##### Dataset records #####

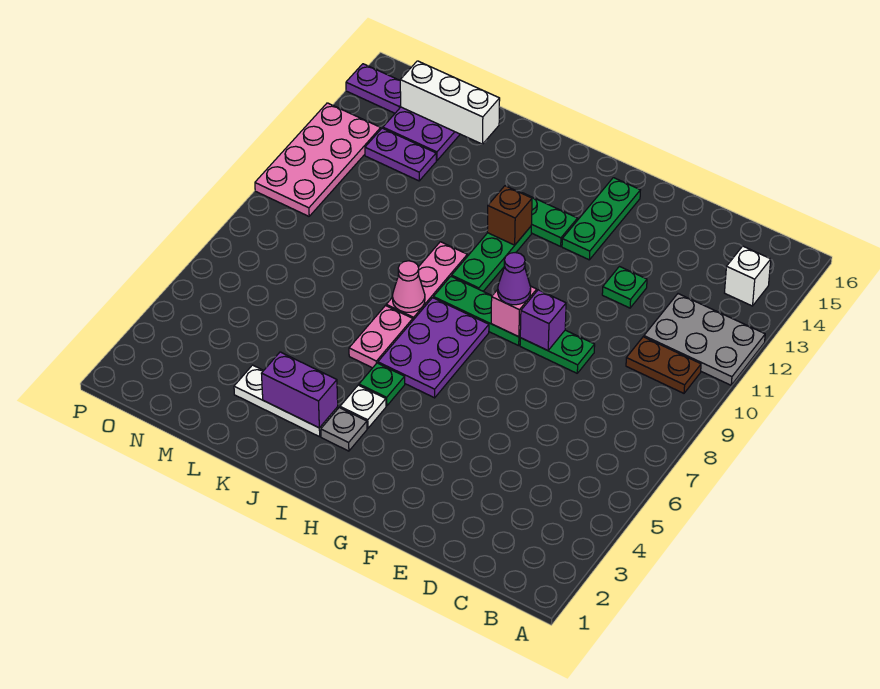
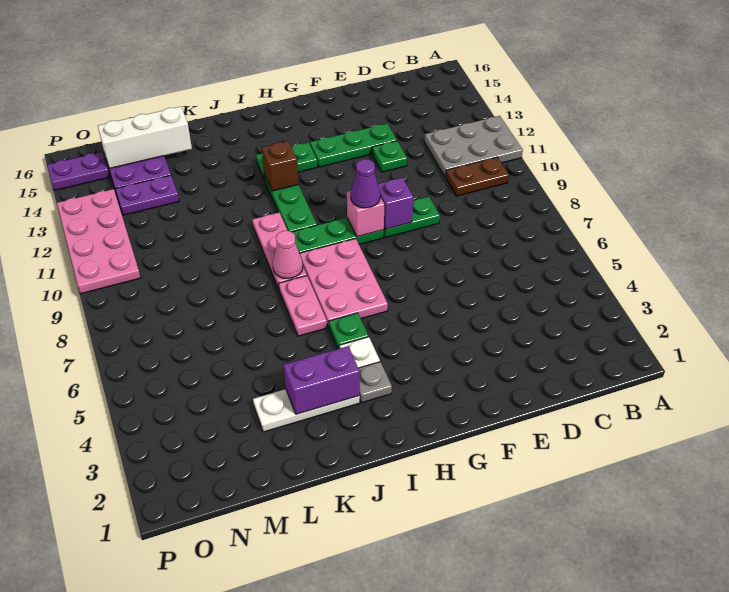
white brick B14 level 1 -> none
green plate G13:G15 level 1 -> green plate E13:G13 level 1
purple plate H6:I8 level 1 -> pink plate H6:I8 level 1

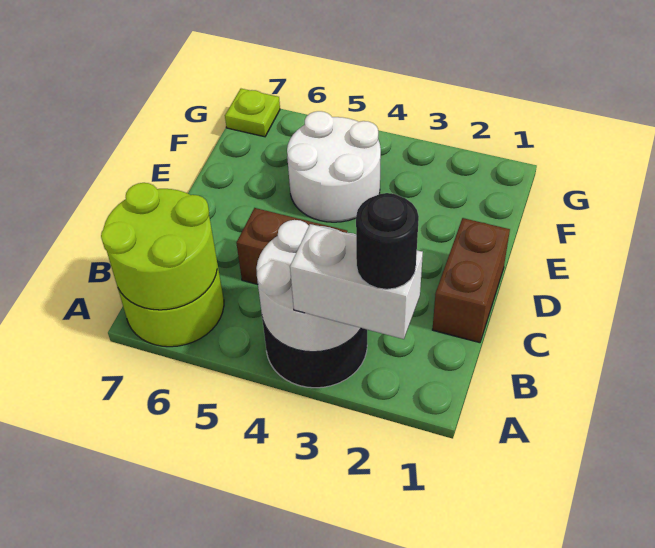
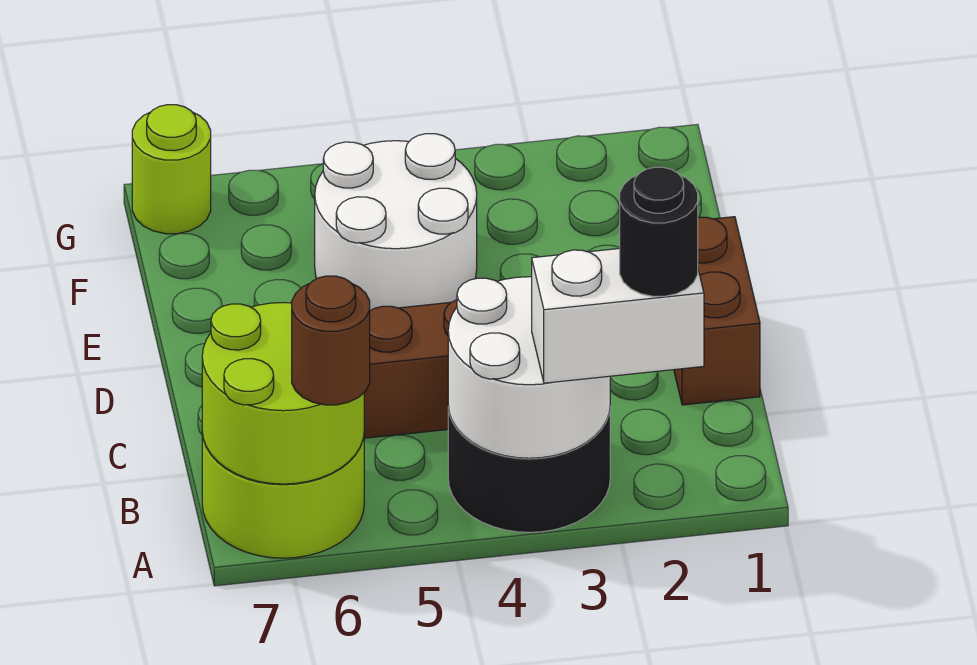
none -> brown round brick A6 level 3
lime plate G7 level 1 -> lime round brick G7 level 1

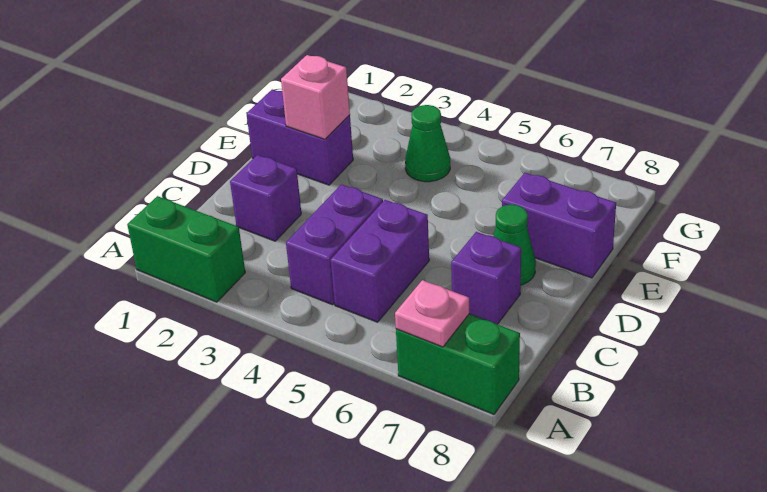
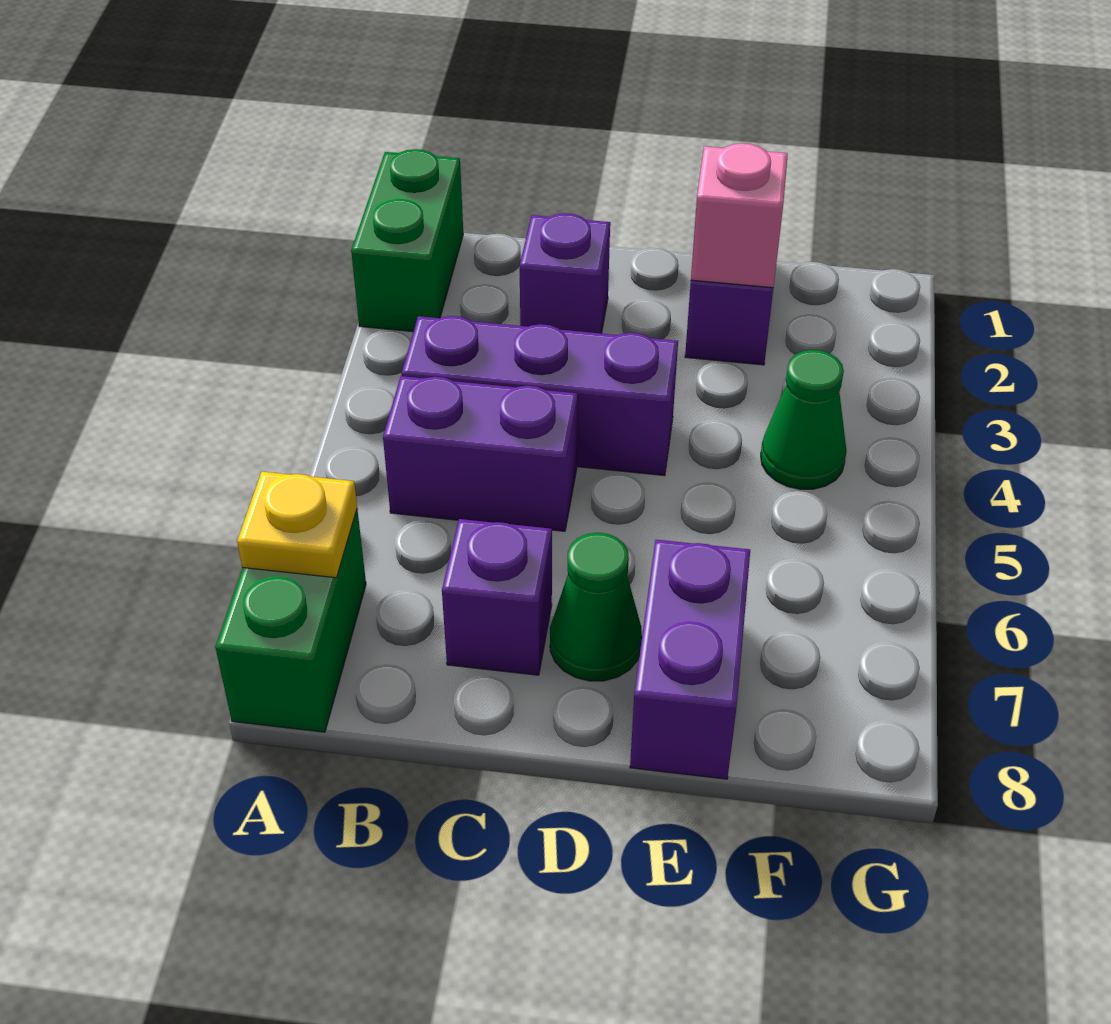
pink plate A7 level 2 -> yellow plate A7 level 2
purple brick B4:C4 level 1 -> purple brick B4:D4 level 1

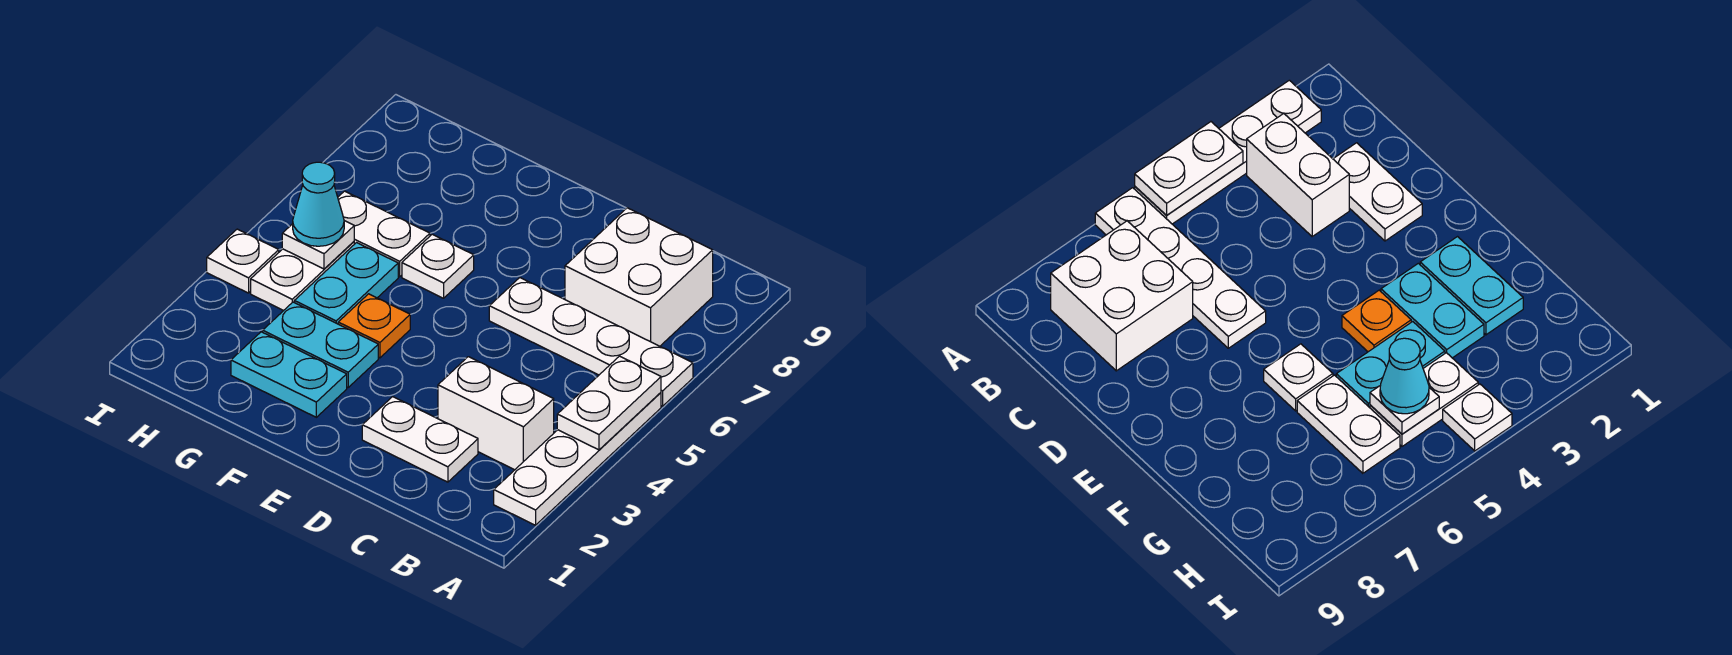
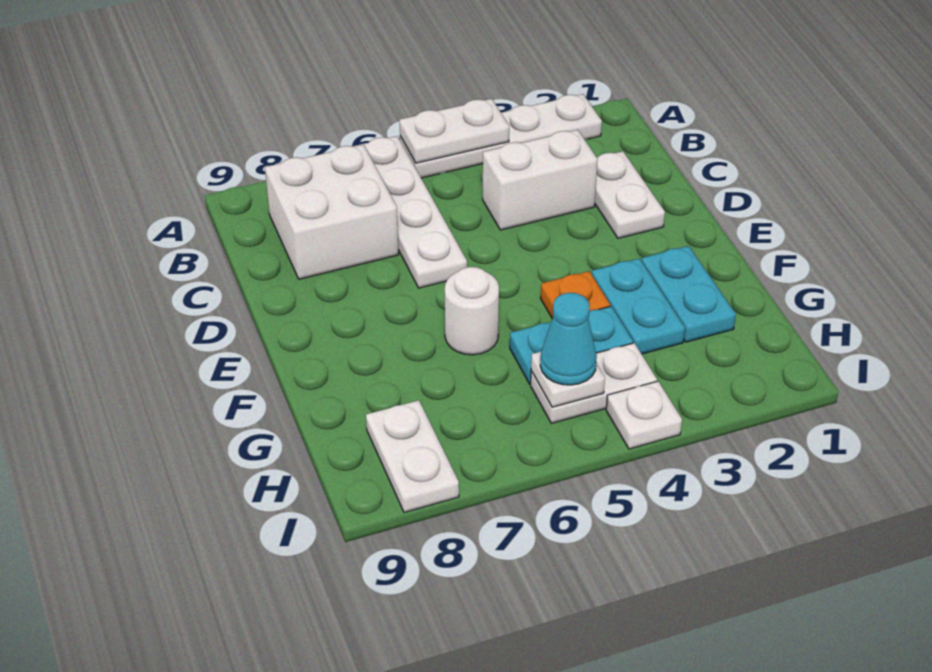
white brick B3:C3 level 1 -> white brick C3:C4 level 1
white plate F6 level 1 -> white round brick F6 level 1
white plate G6:H6 level 1 -> white plate H8:I8 level 1

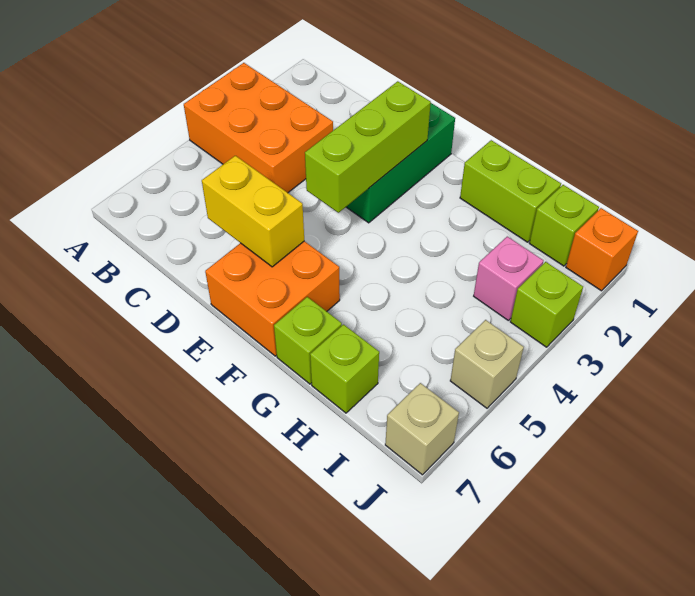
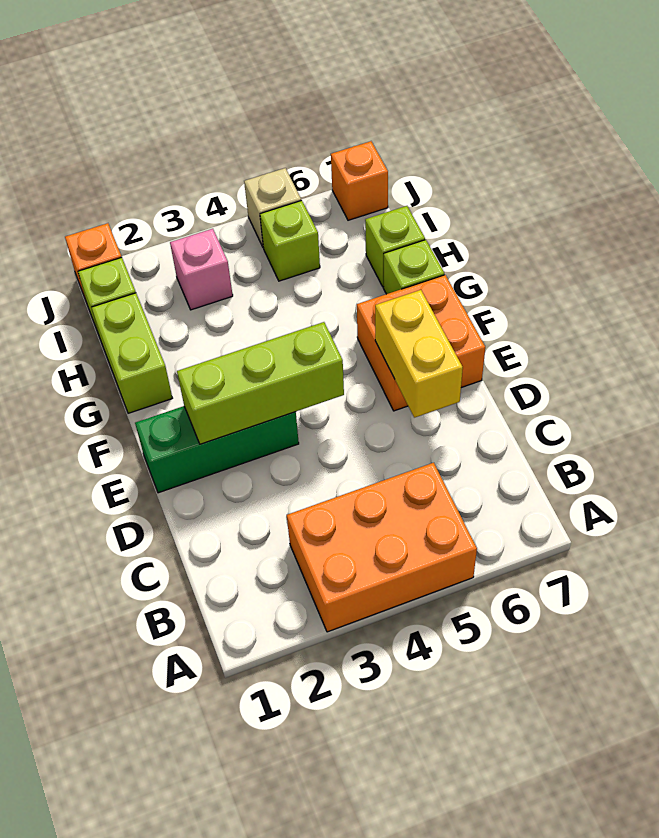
orange brick A3:C4 level 1 -> orange brick A3:B5 level 1
lime brick J3 level 1 -> lime brick I5 level 1
tan brick J7 level 1 -> orange brick J7 level 1

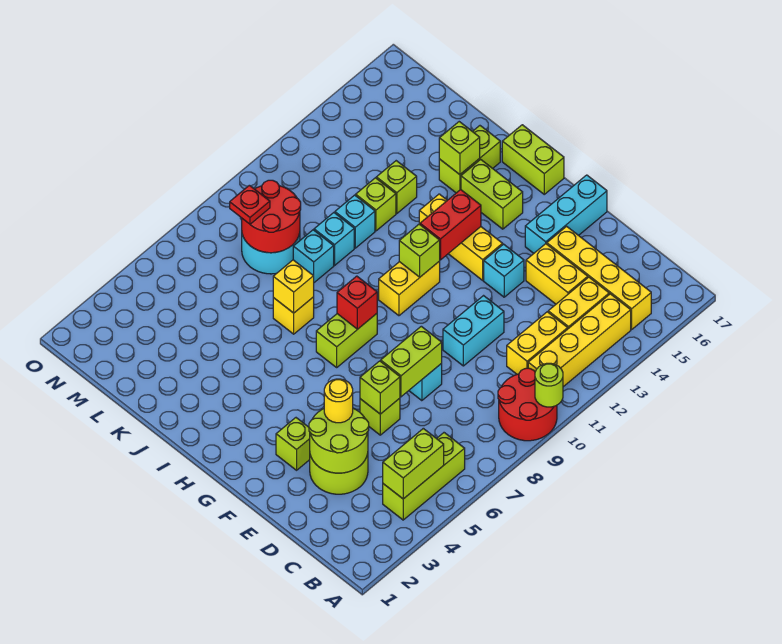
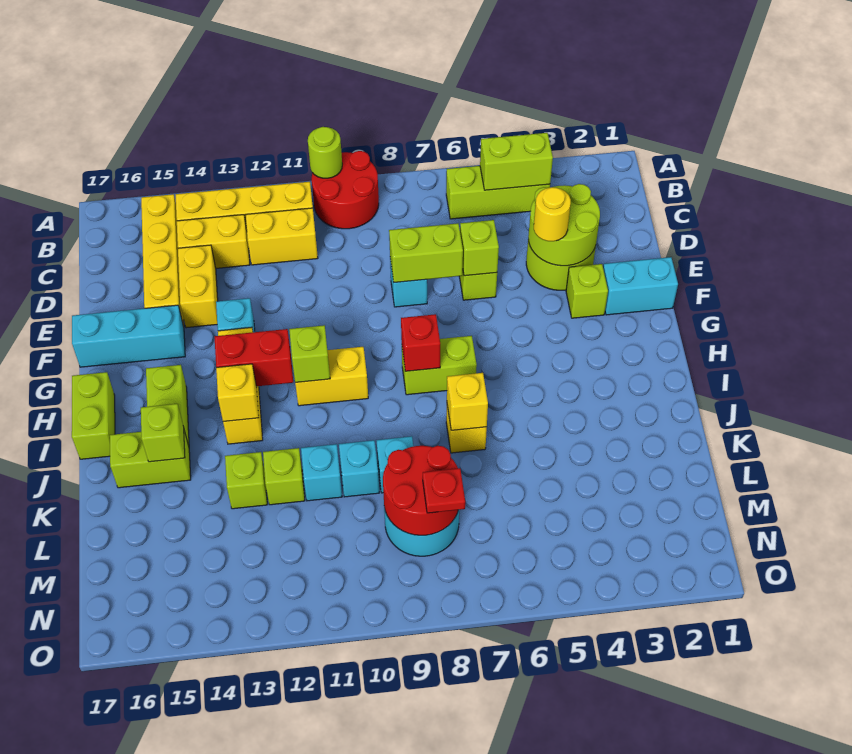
cyan brick E10:E11 level 1 -> cyan brick F1:F2 level 1
none -> yellow brick I13 level 2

#####

## [Task directions]
Please transcribe each line above exactly, but leave the images out.

## [Task solution]
white brick B14 level 1 -> none
green plate G13:G15 level 1 -> green plate E13:G13 level 1
purple plate H6:I8 level 1 -> pink plate H6:I8 level 1

none -> brown round brick A6 level 3
lime plate G7 level 1 -> lime round brick G7 level 1

pink plate A7 level 2 -> yellow plate A7 level 2
purple brick B4:C4 level 1 -> purple brick B4:D4 level 1

white brick B3:C3 level 1 -> white brick C3:C4 level 1
white plate F6 level 1 -> white round brick F6 level 1
white plate G6:H6 level 1 -> white plate H8:I8 level 1

orange brick A3:C4 level 1 -> orange brick A3:B5 level 1
lime brick J3 level 1 -> lime brick I5 level 1
tan brick J7 level 1 -> orange brick J7 level 1

cyan brick E10:E11 level 1 -> cyan brick F1:F2 level 1
none -> yellow brick I13 level 2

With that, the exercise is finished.